§ **TASK DIRECTIONS**
Retype each line below precisely and omit all images.

§ **STORED DATA**
—————

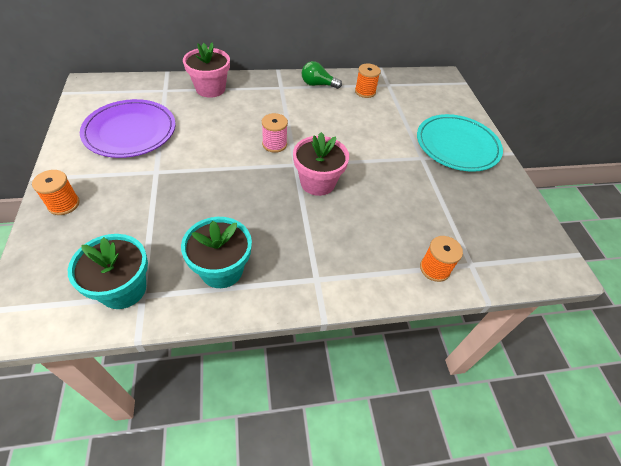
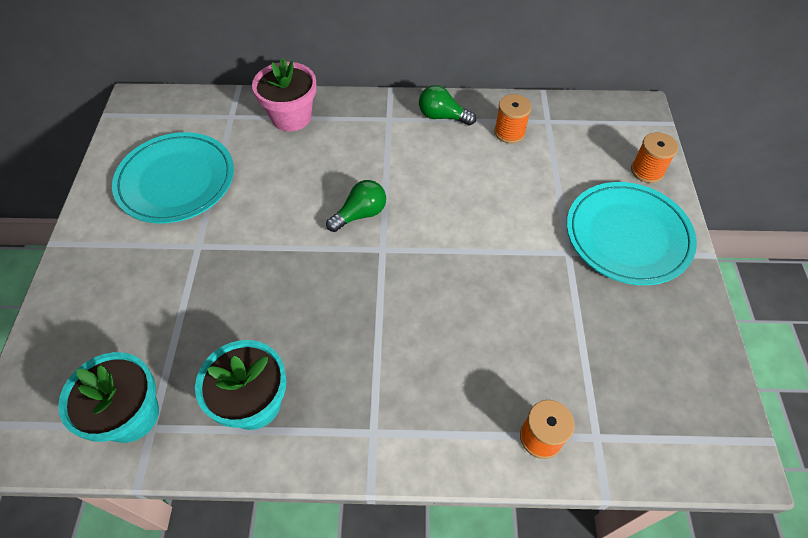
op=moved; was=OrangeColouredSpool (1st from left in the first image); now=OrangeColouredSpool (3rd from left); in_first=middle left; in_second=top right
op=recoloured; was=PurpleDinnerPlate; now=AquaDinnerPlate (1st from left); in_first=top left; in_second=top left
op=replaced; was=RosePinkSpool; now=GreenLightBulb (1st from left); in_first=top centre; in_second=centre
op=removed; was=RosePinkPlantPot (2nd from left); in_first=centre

—————

§ **SOLUTION TO THIS EXERCISE**
op=moved; was=OrangeColouredSpool (1st from left in the first image); now=OrangeColouredSpool (3rd from left); in_first=middle left; in_second=top right
op=recoloured; was=PurpleDinnerPlate; now=AquaDinnerPlate (1st from left); in_first=top left; in_second=top left
op=replaced; was=RosePinkSpool; now=GreenLightBulb (1st from left); in_first=top centre; in_second=centre
op=removed; was=RosePinkPlantPot (2nd from left); in_first=centre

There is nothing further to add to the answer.